Work required: Type out every item below word for word, and leave the pictures out of your copy.
## START Provided records
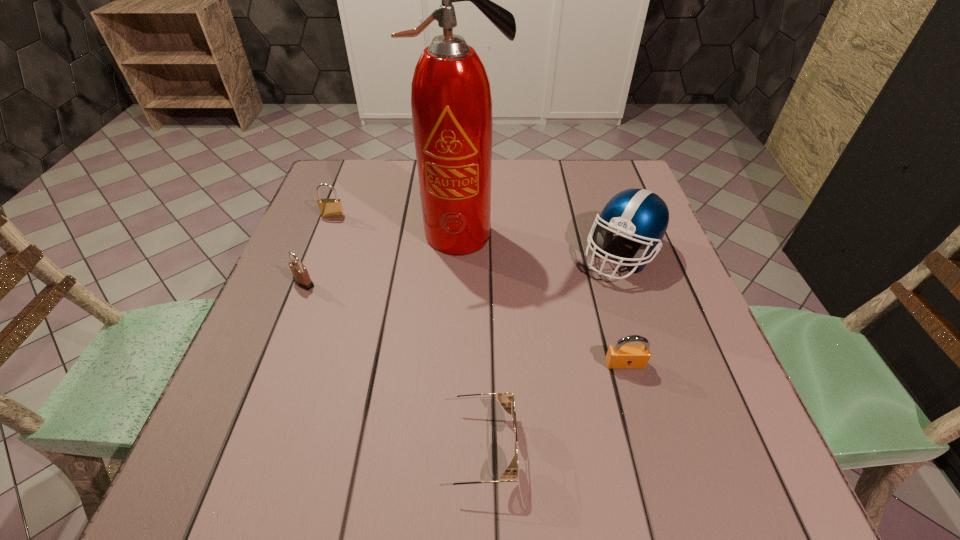
In the image, there is a desktop. Where is `vacant space at the right edge`? This screenshot has width=960, height=540. vacant space at the right edge is located at coordinates (704, 399).

This screenshot has height=540, width=960. Find the location of `free space at the far left corner of the desktop`. free space at the far left corner of the desktop is located at coordinates (367, 183).

The width and height of the screenshot is (960, 540). In the image, there is a desktop. Identify the location of vacant space at the near right corner. (771, 494).

This screenshot has height=540, width=960. I want to click on empty space that is in between the second tallest object and the second farthest padlock, so pyautogui.click(x=463, y=269).

The width and height of the screenshot is (960, 540). I want to click on blank region between the farthest padlock and the shortest object, so click(404, 332).

Identify the location of vacant space that is in between the farthest padlock and the fire extinguisher. The width and height of the screenshot is (960, 540). (398, 225).

Locate an element on the screen. vacant space that's between the farthest padlock and the second farthest padlock is located at coordinates (319, 249).

The image size is (960, 540). I want to click on unoccupied position between the farthest padlock and the fire extinguisher, so click(398, 225).

What are the coordinates of `blank region between the farthest padlock and the second farthest padlock` in the screenshot? It's located at (319, 249).

The image size is (960, 540). What are the coordinates of `empty space that is in between the second nearest padlock and the second tallest object` in the screenshot? It's located at (463, 269).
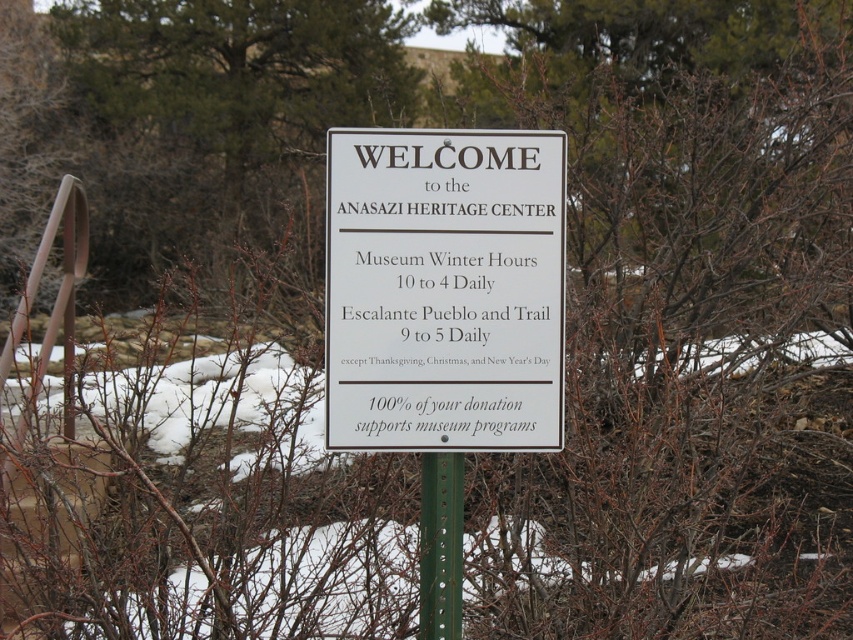
Question: Does white plastic sign at center lie behind green metallic post at center?

Choices:
 (A) yes
 (B) no

Answer: (B)

Question: Which point is closer to the camera?

Choices:
 (A) (451, 524)
 (B) (514, 371)

Answer: (B)

Question: Which object is farther from the camera taking this photo?

Choices:
 (A) white plastic sign at center
 (B) green metallic post at center

Answer: (B)

Question: Does white plastic sign at center have a lesser width compared to green metallic post at center?

Choices:
 (A) no
 (B) yes

Answer: (A)

Question: Which point is farther from the camera taking this photo?

Choices:
 (A) (456, 579)
 (B) (389, 337)

Answer: (A)

Question: Does white plastic sign at center appear on the left side of green metallic post at center?

Choices:
 (A) yes
 (B) no

Answer: (B)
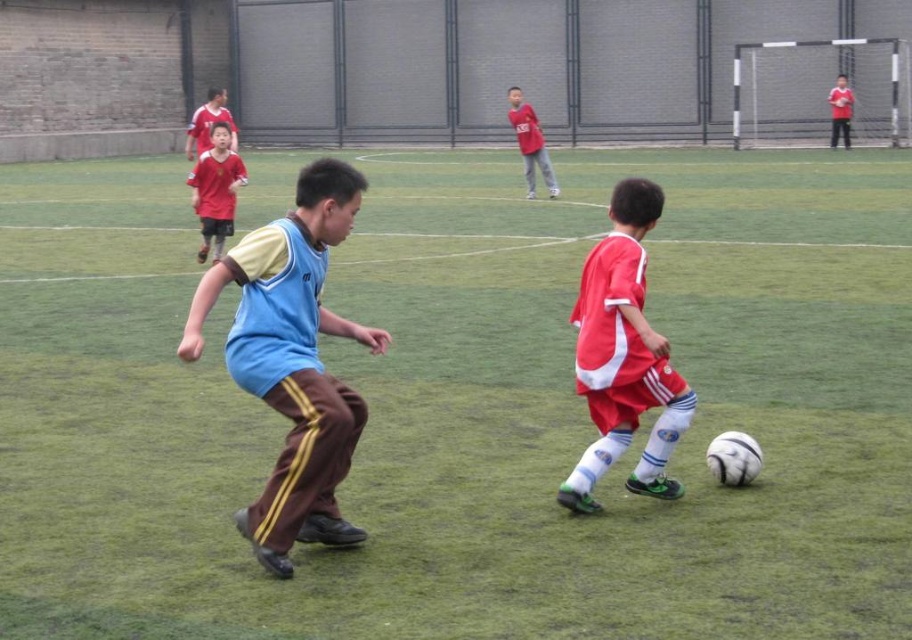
## END Provided records
Solution to this task:
In the image, there is a desktop. Where is `vacant space at the right edge`? This screenshot has width=960, height=540. vacant space at the right edge is located at coordinates (704, 399).

This screenshot has height=540, width=960. Find the location of `free space at the far left corner of the desktop`. free space at the far left corner of the desktop is located at coordinates (367, 183).

The width and height of the screenshot is (960, 540). In the image, there is a desktop. Identify the location of vacant space at the near right corner. (771, 494).

This screenshot has height=540, width=960. I want to click on empty space that is in between the second tallest object and the second farthest padlock, so pyautogui.click(x=463, y=269).

The width and height of the screenshot is (960, 540). I want to click on blank region between the farthest padlock and the shortest object, so click(404, 332).

Identify the location of vacant space that is in between the farthest padlock and the fire extinguisher. The width and height of the screenshot is (960, 540). (398, 225).

Locate an element on the screen. vacant space that's between the farthest padlock and the second farthest padlock is located at coordinates (319, 249).

The image size is (960, 540). I want to click on unoccupied position between the farthest padlock and the fire extinguisher, so click(398, 225).

What are the coordinates of `blank region between the farthest padlock and the second farthest padlock` in the screenshot? It's located at (319, 249).

The image size is (960, 540). What are the coordinates of `empty space that is in between the second nearest padlock and the second tallest object` in the screenshot? It's located at (463, 269).
Question: Does white plastic sign at center lie behind green metallic post at center?

Choices:
 (A) yes
 (B) no

Answer: (B)

Question: Which point is closer to the camera?

Choices:
 (A) (451, 524)
 (B) (514, 371)

Answer: (B)

Question: Which object is farther from the camera taking this photo?

Choices:
 (A) white plastic sign at center
 (B) green metallic post at center

Answer: (B)

Question: Does white plastic sign at center have a lesser width compared to green metallic post at center?

Choices:
 (A) no
 (B) yes

Answer: (A)

Question: Which point is farther from the camera taking this photo?

Choices:
 (A) (456, 579)
 (B) (389, 337)

Answer: (A)

Question: Does white plastic sign at center appear on the left side of green metallic post at center?

Choices:
 (A) yes
 (B) no

Answer: (B)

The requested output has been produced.